» **Items listed in a dataset**
■ ■ ■
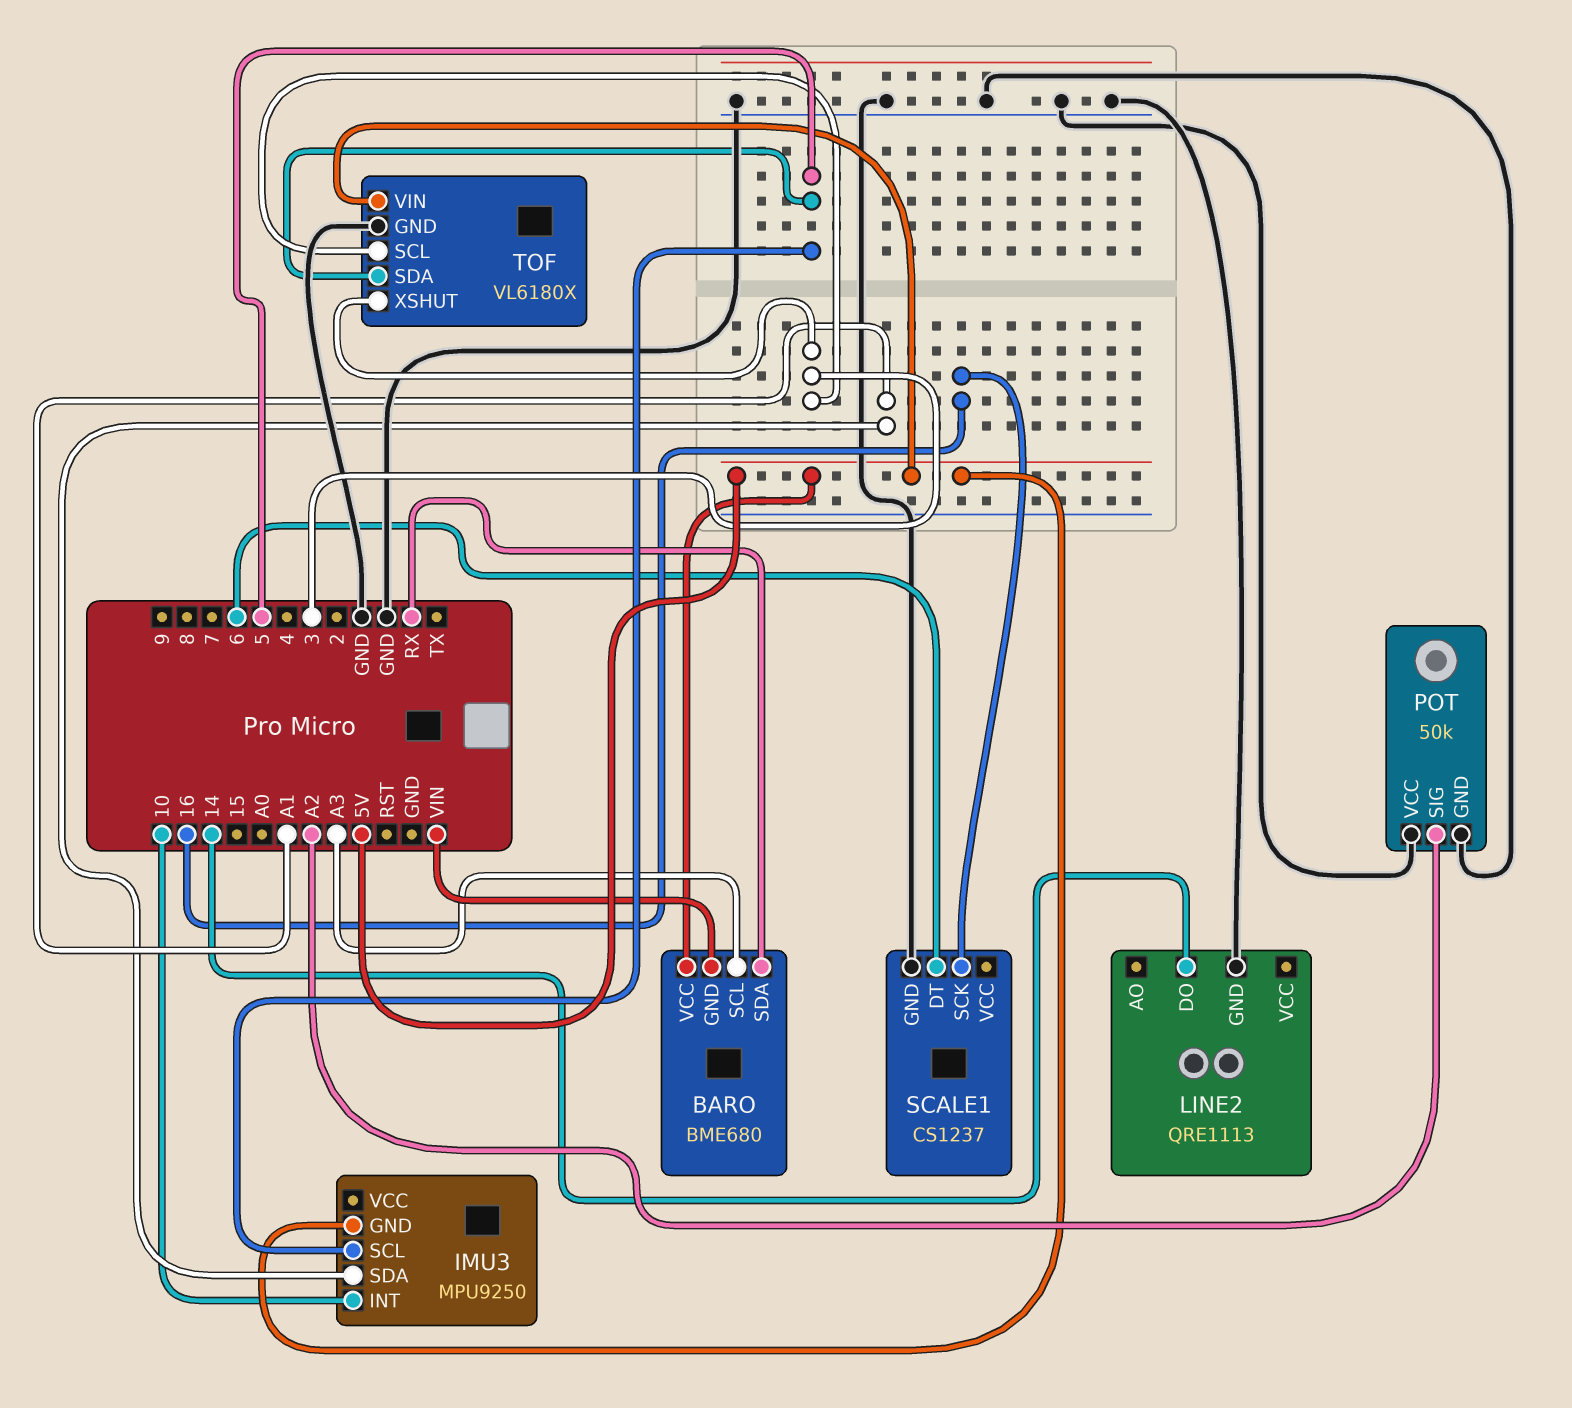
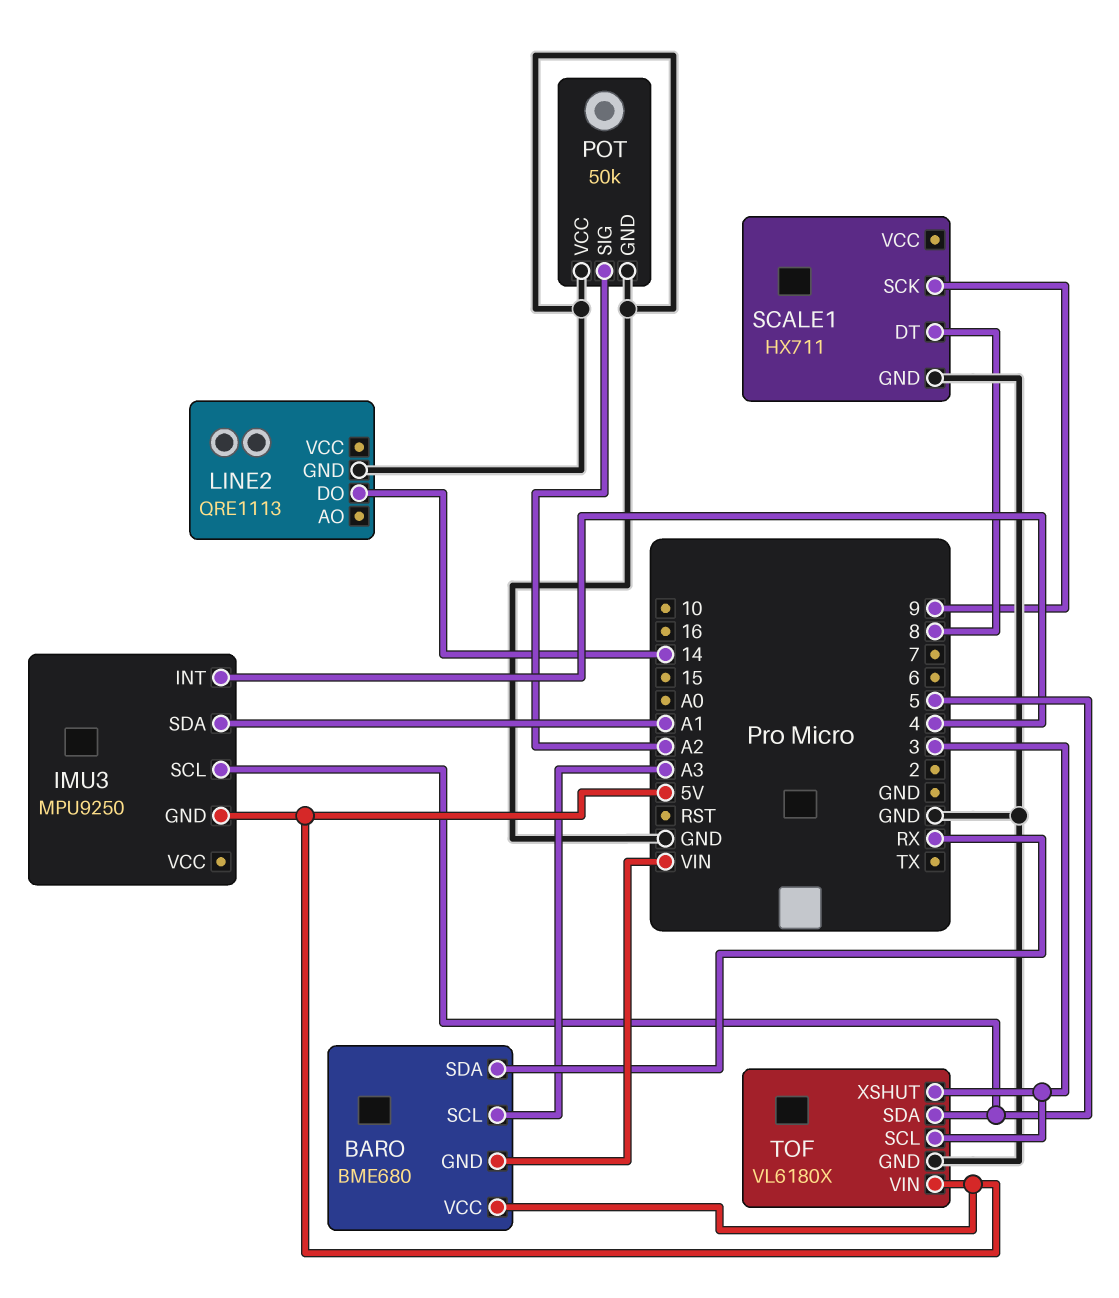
IMU3 pin INT: 10 -> 4
SCALE1: CS1237 -> HX711
SCALE1 pin DT: 6 -> 8
SCALE1 pin SCK: 16 -> 9

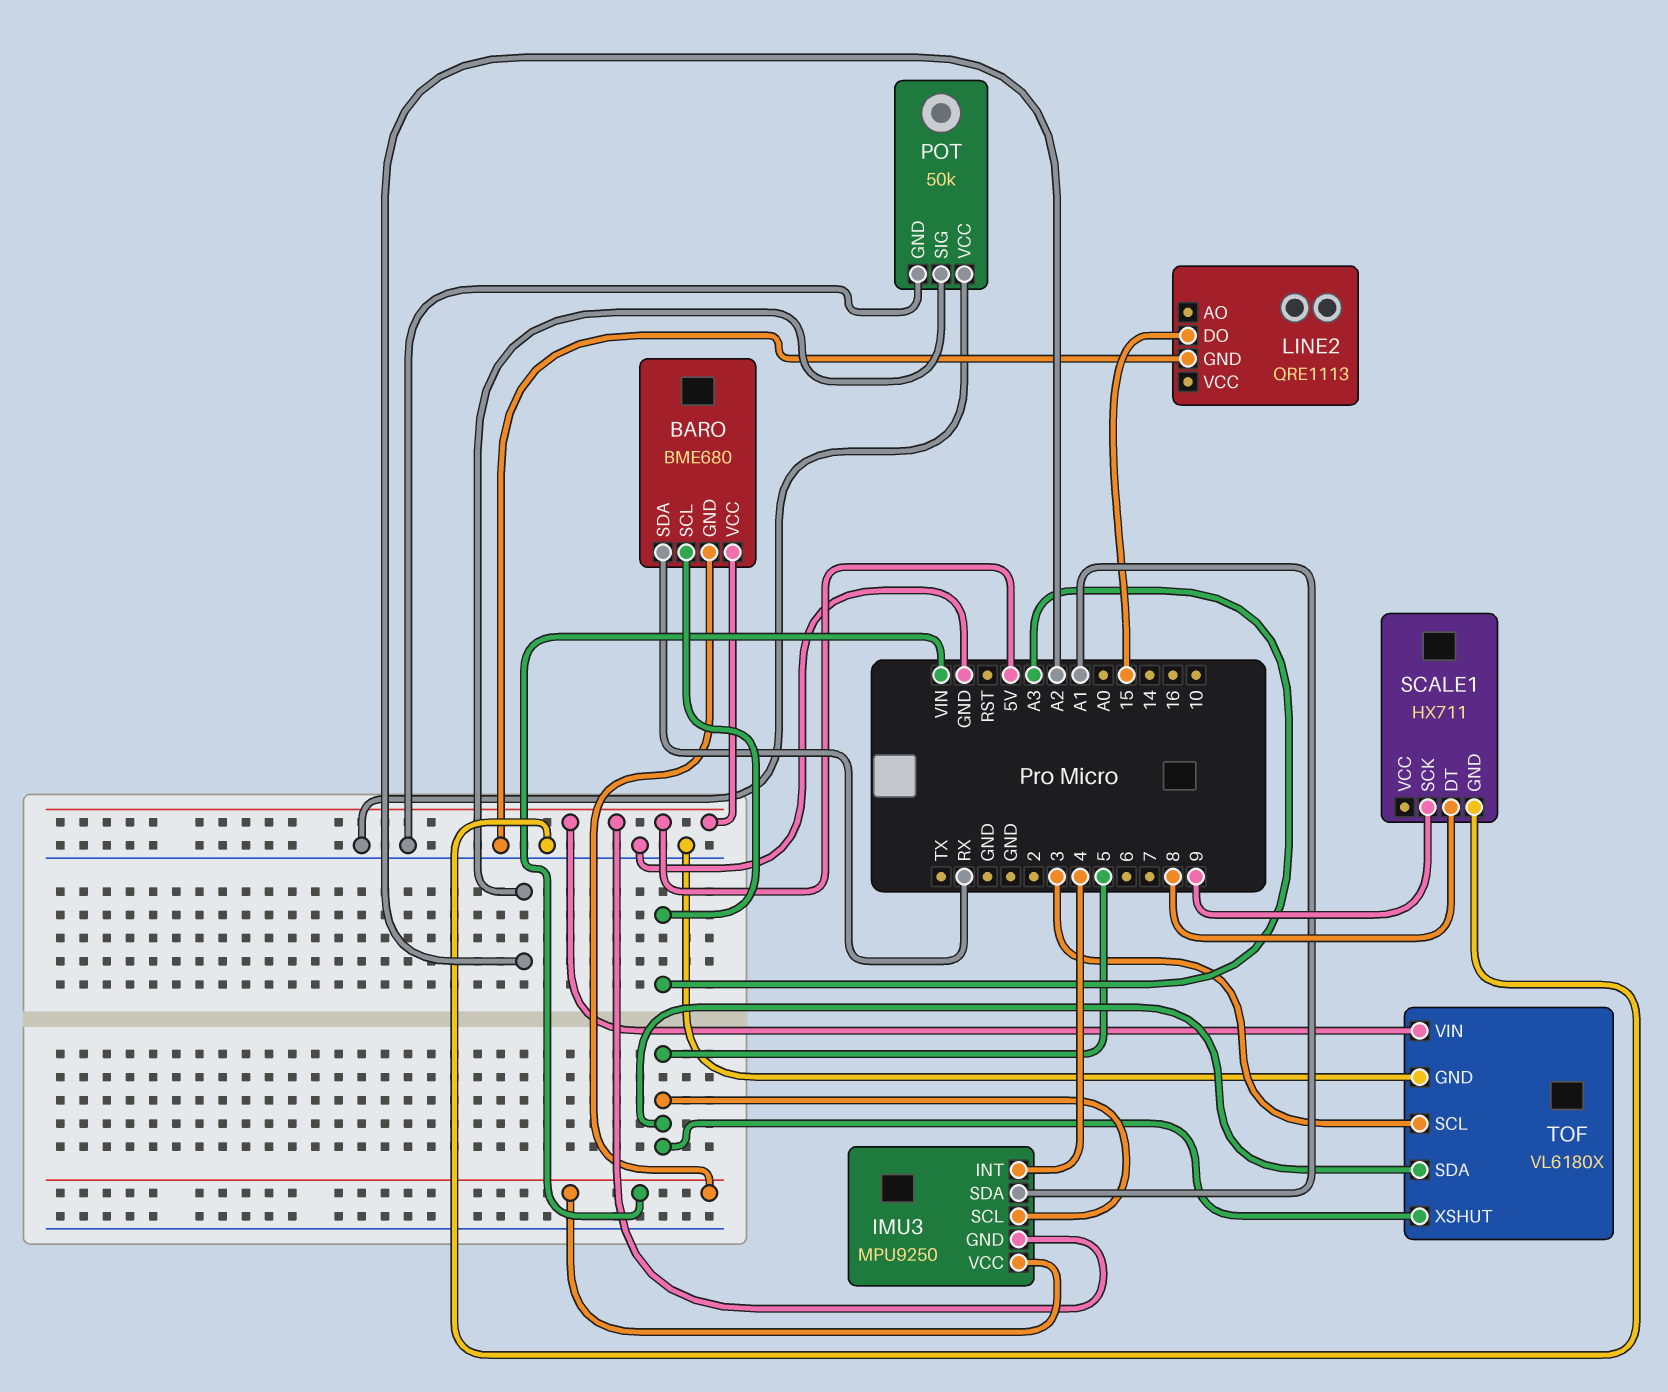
IMU3 pin VCC: none -> VIN
LINE2 pin DO: 14 -> 15
TOF pin XSHUT: 3 -> 5

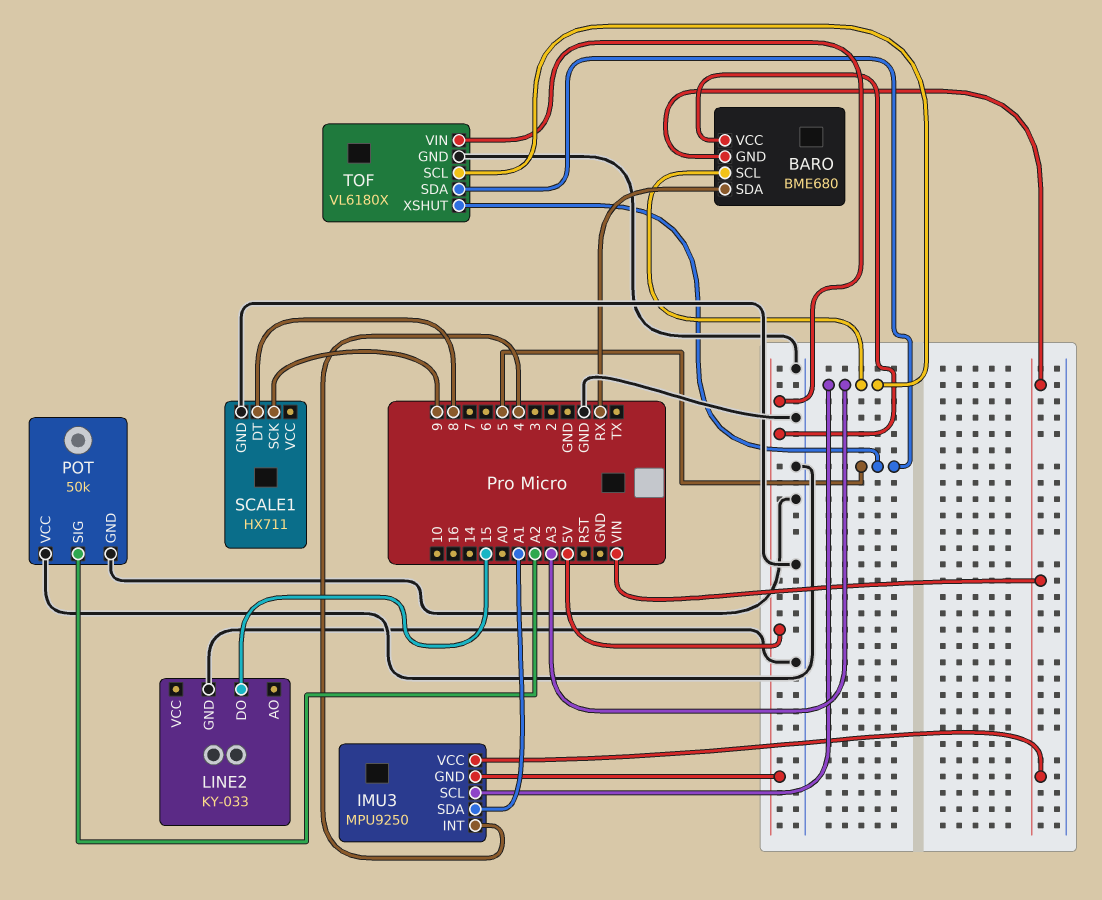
IMU3 pin SCL: 5 -> A3
LINE2: QRE1113 -> KY-033
TOF pin SCL: 3 -> A3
■ ■ ■
» **Problem to solve**
Transcribe the records verbatim, excluding pictures.

» **Completed exercise**
IMU3 pin INT: 10 -> 4
SCALE1: CS1237 -> HX711
SCALE1 pin DT: 6 -> 8
SCALE1 pin SCK: 16 -> 9

IMU3 pin VCC: none -> VIN
LINE2 pin DO: 14 -> 15
TOF pin XSHUT: 3 -> 5

IMU3 pin SCL: 5 -> A3
LINE2: QRE1113 -> KY-033
TOF pin SCL: 3 -> A3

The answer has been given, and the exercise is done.